• [EXERCISE DESCRIPTION]:
Scan the data below and report how many lines include the word "switch". Nothing else is wanted.

• [RECORDED DATA]:
-*-

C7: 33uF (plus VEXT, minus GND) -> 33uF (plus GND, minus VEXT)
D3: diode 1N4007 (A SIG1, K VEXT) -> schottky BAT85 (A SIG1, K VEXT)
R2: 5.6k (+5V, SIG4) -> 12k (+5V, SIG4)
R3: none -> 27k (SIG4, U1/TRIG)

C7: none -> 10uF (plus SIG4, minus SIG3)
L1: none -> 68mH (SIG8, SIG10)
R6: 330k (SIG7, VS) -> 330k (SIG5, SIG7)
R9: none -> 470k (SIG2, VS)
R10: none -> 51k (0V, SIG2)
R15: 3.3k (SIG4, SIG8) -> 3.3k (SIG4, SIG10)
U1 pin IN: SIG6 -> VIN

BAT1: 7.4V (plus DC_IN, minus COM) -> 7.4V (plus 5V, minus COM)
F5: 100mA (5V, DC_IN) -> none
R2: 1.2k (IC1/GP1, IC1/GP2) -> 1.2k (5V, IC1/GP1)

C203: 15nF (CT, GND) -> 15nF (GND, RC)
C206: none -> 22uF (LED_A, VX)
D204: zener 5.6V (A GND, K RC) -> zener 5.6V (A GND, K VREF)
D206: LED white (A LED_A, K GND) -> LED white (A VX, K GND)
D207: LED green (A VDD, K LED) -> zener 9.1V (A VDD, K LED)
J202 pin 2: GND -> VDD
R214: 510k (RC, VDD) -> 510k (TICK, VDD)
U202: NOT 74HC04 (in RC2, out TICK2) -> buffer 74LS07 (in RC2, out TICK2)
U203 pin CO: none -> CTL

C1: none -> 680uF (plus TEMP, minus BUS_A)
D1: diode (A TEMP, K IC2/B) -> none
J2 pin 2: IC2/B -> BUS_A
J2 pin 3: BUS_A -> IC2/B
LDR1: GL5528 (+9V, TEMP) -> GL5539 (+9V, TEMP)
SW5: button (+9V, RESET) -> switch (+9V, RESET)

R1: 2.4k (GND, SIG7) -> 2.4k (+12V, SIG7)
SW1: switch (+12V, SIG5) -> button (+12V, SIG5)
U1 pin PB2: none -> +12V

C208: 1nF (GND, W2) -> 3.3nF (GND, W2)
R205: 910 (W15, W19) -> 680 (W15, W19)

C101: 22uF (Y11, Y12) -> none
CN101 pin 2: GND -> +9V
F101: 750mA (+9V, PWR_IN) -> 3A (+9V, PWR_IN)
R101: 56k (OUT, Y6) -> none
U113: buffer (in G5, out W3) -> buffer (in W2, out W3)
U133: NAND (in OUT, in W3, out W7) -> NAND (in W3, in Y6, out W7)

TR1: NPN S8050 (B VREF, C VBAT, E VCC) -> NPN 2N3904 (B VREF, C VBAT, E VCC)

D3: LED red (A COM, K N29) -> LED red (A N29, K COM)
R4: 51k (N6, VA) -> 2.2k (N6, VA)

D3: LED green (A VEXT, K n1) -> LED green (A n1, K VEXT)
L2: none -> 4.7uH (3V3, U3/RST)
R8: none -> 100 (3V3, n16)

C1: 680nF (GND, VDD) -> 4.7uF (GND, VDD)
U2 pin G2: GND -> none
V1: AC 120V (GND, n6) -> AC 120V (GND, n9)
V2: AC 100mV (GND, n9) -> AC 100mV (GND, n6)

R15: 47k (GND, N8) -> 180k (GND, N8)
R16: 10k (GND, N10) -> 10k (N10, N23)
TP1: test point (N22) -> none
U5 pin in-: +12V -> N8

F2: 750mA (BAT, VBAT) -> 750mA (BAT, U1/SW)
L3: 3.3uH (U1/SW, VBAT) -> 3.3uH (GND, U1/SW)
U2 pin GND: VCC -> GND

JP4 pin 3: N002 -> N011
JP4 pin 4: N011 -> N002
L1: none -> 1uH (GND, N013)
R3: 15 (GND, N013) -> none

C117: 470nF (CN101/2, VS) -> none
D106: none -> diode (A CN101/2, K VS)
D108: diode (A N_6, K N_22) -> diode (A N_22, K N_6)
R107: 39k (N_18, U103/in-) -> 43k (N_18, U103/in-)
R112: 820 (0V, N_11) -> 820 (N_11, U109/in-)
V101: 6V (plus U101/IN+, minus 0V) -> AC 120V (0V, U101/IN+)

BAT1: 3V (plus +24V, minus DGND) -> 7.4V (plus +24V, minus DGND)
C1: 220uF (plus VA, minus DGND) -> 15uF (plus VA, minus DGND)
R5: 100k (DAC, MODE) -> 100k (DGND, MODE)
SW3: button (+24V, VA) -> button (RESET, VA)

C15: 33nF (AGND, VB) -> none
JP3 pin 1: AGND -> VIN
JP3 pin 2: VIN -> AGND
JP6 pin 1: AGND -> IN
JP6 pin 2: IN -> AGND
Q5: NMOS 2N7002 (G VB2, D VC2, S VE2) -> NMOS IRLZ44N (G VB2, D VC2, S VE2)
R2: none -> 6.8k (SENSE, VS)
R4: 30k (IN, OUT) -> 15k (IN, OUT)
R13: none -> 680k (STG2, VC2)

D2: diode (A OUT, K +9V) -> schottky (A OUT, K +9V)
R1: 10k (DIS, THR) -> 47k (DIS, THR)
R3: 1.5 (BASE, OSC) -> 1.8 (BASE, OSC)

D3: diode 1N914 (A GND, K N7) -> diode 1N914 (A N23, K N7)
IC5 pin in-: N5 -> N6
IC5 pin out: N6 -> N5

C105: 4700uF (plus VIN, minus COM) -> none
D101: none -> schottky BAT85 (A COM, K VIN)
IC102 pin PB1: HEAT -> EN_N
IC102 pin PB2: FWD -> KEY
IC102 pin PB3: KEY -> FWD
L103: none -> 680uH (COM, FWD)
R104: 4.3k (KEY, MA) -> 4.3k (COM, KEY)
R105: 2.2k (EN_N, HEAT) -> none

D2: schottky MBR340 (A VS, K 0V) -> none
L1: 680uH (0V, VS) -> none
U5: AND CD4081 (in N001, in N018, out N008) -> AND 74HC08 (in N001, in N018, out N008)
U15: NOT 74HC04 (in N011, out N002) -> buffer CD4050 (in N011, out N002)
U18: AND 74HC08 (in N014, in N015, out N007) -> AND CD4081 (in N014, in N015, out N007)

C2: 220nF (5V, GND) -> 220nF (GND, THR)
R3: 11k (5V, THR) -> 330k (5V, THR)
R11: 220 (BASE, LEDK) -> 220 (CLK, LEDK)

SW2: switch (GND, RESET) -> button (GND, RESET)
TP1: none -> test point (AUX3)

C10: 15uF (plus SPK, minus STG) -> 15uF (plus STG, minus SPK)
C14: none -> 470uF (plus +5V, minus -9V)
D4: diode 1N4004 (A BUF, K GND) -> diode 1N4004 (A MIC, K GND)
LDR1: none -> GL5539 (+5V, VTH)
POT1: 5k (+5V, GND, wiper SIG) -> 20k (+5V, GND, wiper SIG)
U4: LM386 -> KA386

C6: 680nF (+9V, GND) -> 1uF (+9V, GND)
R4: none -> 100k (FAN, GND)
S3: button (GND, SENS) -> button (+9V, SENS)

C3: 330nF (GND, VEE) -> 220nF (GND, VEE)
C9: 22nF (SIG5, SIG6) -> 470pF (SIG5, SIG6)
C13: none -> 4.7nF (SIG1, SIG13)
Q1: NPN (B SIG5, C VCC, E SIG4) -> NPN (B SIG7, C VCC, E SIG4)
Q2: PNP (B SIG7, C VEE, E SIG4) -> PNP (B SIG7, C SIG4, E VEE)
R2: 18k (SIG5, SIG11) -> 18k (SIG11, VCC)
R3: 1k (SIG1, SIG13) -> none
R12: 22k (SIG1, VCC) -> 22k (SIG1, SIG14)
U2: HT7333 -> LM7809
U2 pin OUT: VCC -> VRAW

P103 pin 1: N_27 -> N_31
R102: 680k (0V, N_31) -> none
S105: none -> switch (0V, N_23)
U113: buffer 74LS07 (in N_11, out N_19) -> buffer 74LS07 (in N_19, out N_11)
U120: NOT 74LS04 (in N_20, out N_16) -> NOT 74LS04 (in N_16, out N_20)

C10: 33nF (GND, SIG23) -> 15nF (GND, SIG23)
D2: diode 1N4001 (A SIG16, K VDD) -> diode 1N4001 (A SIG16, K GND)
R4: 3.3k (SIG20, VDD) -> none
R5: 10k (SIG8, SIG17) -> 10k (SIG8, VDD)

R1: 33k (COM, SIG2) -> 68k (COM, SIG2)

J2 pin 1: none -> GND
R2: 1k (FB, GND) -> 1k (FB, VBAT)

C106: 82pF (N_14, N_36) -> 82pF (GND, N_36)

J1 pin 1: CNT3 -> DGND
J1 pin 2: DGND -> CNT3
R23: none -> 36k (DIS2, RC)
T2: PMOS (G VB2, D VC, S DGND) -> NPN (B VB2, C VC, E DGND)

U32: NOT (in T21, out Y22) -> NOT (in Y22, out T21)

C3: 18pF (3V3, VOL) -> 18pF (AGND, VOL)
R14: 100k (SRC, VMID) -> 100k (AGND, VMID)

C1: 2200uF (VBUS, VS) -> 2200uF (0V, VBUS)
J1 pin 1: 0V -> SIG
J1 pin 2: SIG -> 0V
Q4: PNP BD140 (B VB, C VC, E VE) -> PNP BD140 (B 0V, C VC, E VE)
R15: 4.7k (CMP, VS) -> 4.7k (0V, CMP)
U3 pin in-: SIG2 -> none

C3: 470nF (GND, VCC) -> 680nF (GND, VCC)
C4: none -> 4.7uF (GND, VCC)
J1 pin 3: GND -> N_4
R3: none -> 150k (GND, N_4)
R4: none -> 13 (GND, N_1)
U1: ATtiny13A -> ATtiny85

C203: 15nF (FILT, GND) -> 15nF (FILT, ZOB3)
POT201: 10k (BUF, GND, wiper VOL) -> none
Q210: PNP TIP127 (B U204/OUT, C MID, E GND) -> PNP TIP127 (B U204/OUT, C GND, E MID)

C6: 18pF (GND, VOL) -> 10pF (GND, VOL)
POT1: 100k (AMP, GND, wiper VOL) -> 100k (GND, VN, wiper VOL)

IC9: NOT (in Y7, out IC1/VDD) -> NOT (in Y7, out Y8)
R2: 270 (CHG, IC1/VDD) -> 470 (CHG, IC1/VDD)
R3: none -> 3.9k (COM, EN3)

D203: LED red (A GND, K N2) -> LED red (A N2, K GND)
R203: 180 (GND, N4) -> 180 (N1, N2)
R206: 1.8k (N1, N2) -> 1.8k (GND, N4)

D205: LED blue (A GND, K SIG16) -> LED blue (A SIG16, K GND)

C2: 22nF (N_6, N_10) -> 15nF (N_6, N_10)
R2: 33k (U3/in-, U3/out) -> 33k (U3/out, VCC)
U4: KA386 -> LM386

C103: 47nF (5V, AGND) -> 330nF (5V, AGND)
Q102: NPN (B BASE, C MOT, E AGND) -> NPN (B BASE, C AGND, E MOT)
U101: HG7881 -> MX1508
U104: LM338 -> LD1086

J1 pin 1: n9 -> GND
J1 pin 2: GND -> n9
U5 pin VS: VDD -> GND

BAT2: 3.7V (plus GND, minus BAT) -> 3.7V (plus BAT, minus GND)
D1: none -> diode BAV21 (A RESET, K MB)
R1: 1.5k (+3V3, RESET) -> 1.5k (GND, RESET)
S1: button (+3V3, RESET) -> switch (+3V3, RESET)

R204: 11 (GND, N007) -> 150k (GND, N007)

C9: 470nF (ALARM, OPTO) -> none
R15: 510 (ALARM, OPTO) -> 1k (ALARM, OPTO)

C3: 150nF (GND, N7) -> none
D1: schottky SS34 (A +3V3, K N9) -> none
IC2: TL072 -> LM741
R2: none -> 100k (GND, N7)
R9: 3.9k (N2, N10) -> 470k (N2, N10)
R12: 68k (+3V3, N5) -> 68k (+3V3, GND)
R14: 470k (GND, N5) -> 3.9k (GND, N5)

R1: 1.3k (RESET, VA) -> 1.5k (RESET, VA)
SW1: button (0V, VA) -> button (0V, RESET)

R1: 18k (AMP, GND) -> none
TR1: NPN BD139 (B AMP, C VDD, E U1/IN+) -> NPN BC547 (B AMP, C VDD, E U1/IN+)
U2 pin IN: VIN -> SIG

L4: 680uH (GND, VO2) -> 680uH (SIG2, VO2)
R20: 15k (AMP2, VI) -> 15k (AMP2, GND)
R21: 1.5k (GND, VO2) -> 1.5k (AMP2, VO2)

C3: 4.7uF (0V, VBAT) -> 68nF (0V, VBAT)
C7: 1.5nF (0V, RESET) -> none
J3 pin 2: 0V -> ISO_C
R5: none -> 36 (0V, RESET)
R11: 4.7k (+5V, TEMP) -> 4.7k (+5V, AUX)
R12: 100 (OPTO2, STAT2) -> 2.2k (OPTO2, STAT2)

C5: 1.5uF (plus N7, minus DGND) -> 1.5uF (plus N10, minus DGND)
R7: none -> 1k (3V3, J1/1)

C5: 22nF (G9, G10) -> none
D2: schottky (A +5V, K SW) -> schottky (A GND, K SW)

-*-

• [WRITTEN RESPONSE]:
5